# Work to complete:
For the entries below, say how many lines include the word "pink" and add nothing else.

# Information:

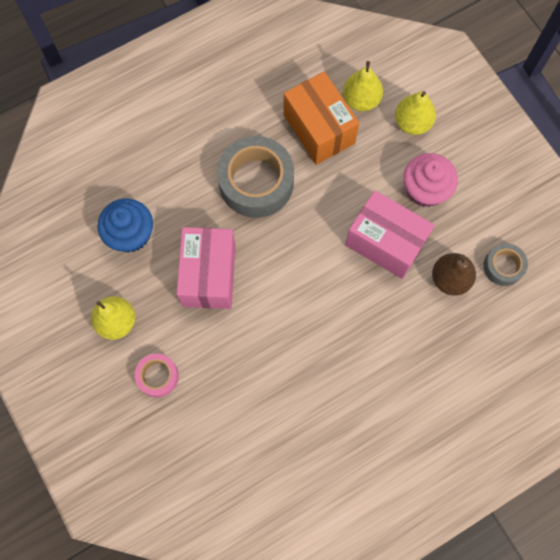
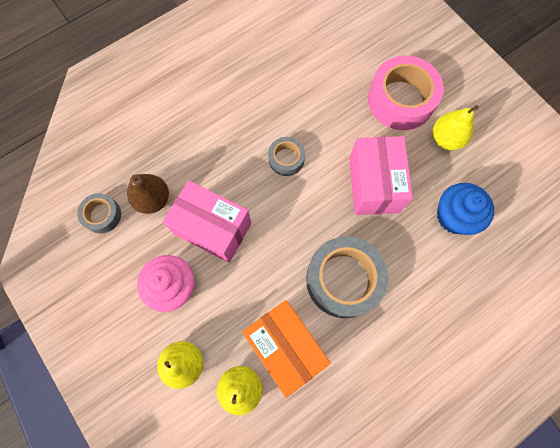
camera: 175 degrees right, 0 degrees up
(158, 376) = (401, 100): pink tape -> pink tape, size x1.94
(302, 313) = (286, 159): none -> grey tape

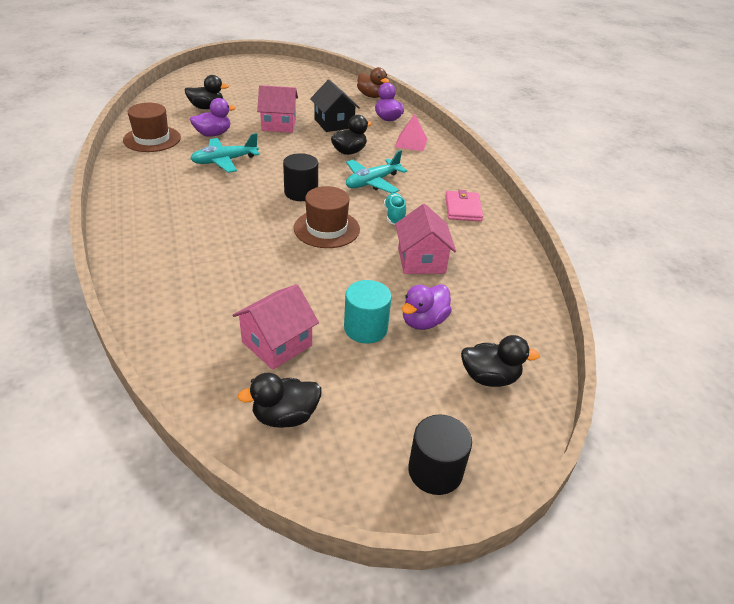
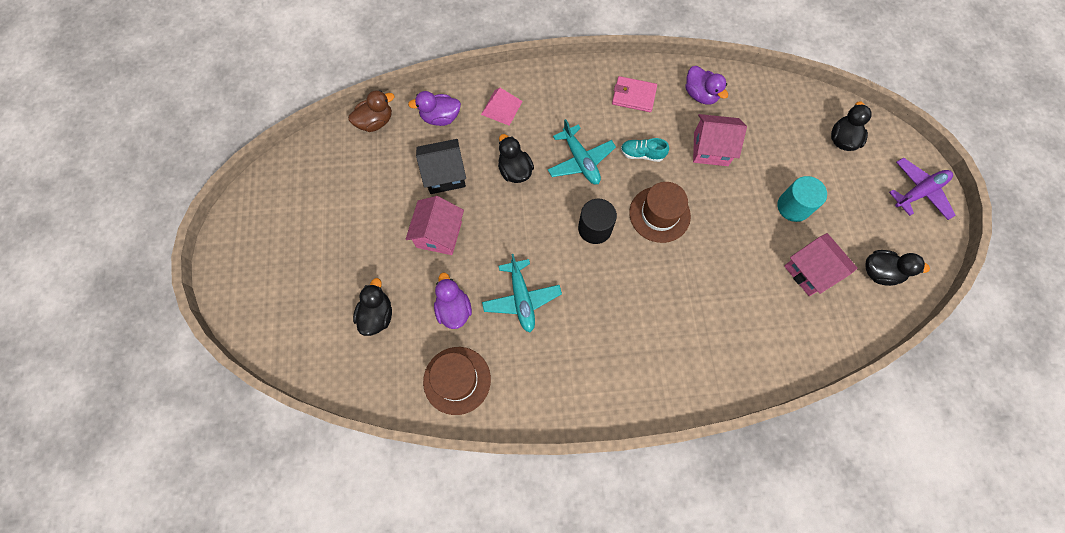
camera: 75 degrees left, 30 degrees up
(285, 416) = (880, 272): black duck -> black duck turned 75 degrees counterclockwise
(423, 321) = (785, 165): purple duck -> purple duck (700, 95)
(435, 471) = (918, 192): black cylinder -> purple plane

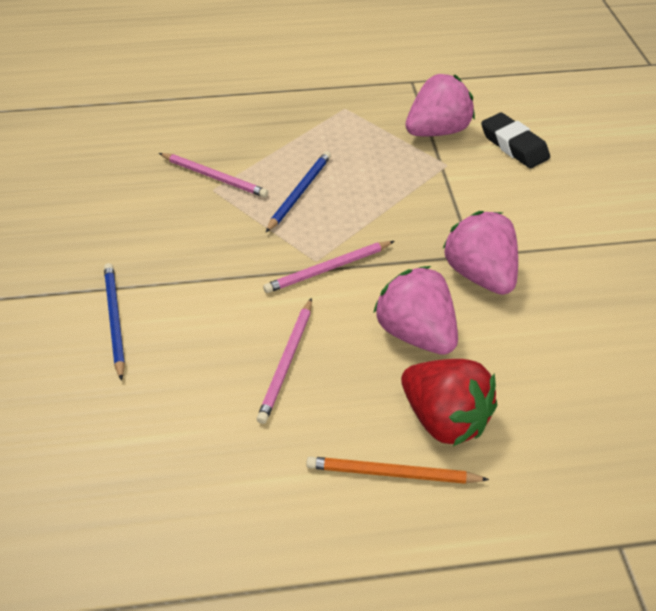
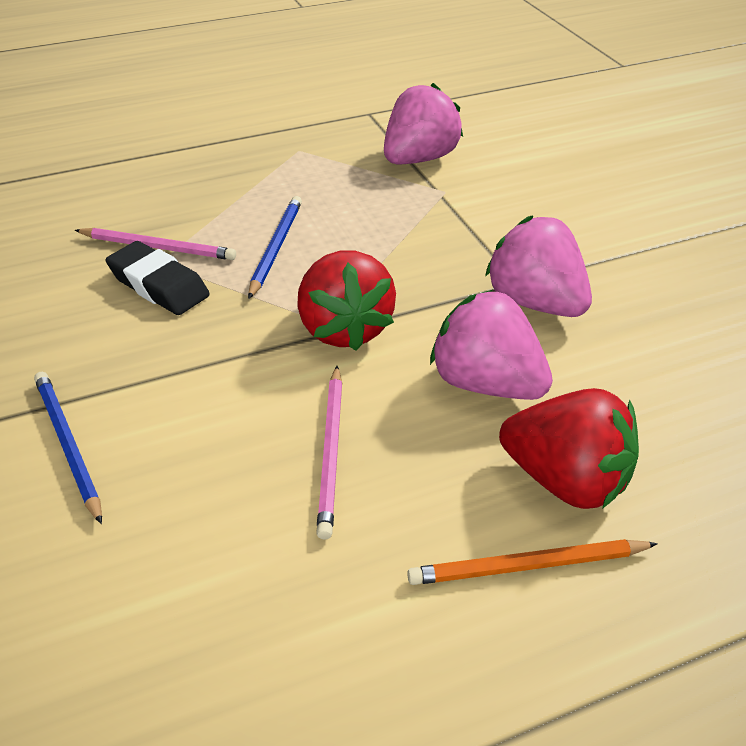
camera: 15 degrees left, 5 degrees down
(328, 269) = (344, 329): pink pencil -> red strawberry
(514, 146) = (513, 161): black eraser -> black eraser (159, 285)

# Response for this exercise:
2